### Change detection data
• • • • • • •

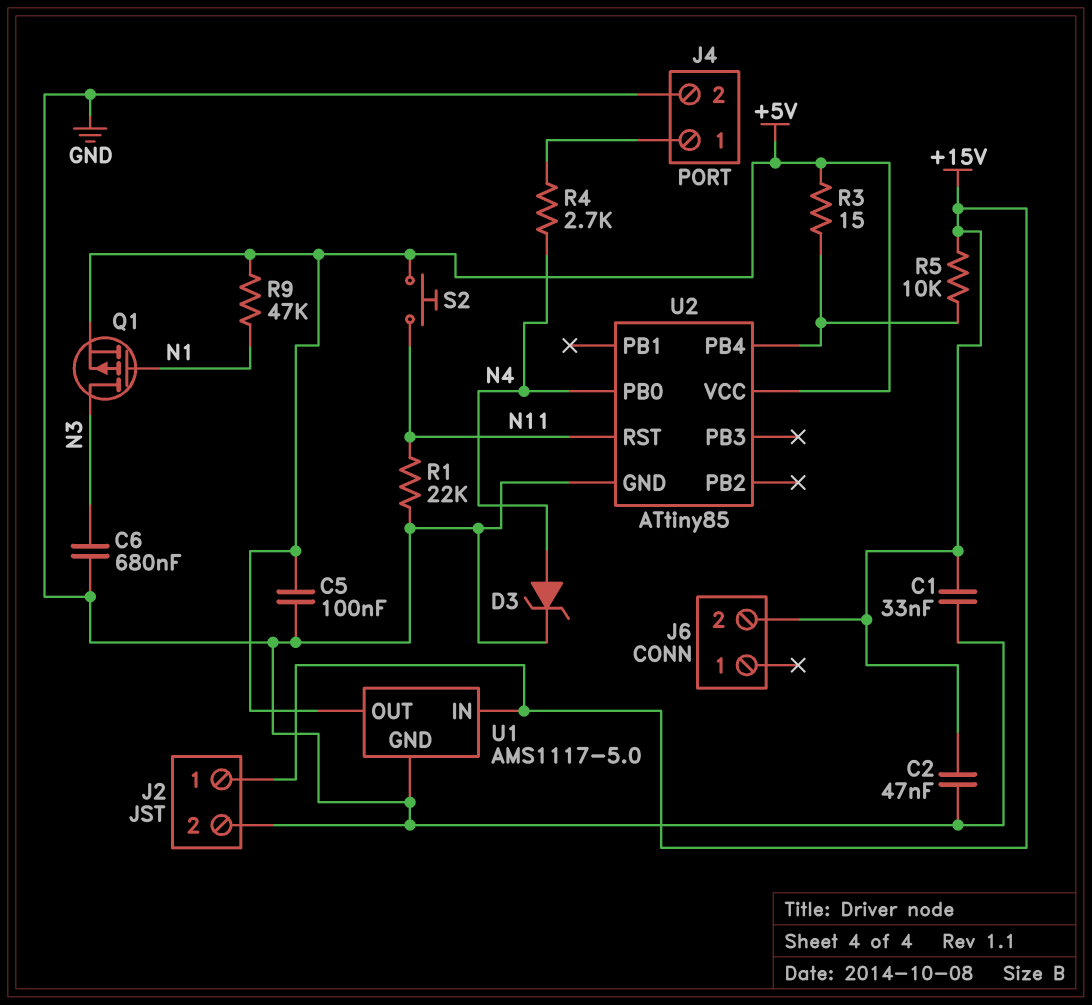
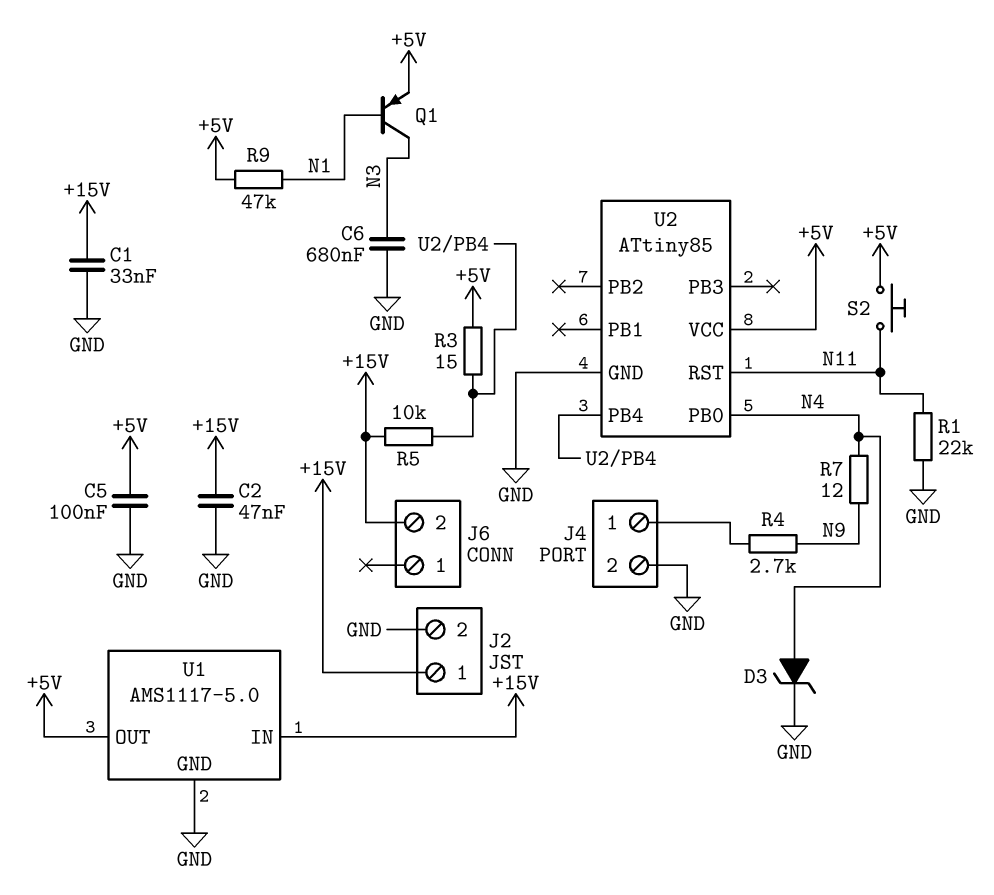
Q1: PMOS (G N1, D N3, S +5V) -> PNP (B N1, C N3, E +5V)
R4: 2.7k (J4/1, N4) -> 2.7k (J4/1, N9)
R7: none -> 12 (N4, N9)

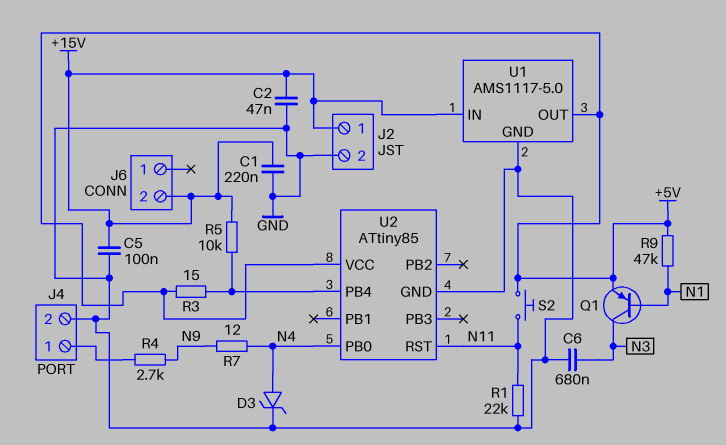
C1: 33nF (+15V, GND) -> 220nF (+15V, GND)
C5: 100nF (+5V, GND) -> 100nF (+15V, GND)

• • • • • • •

### What you will do
Nothing but the lines from the one containing "R7: none -> 12 (N4, N9)" through the final line of the entries above should be given again, each exactly as written; omit the pictures.

### Expected answer
R7: none -> 12 (N4, N9)

C1: 33nF (+15V, GND) -> 220nF (+15V, GND)
C5: 100nF (+5V, GND) -> 100nF (+15V, GND)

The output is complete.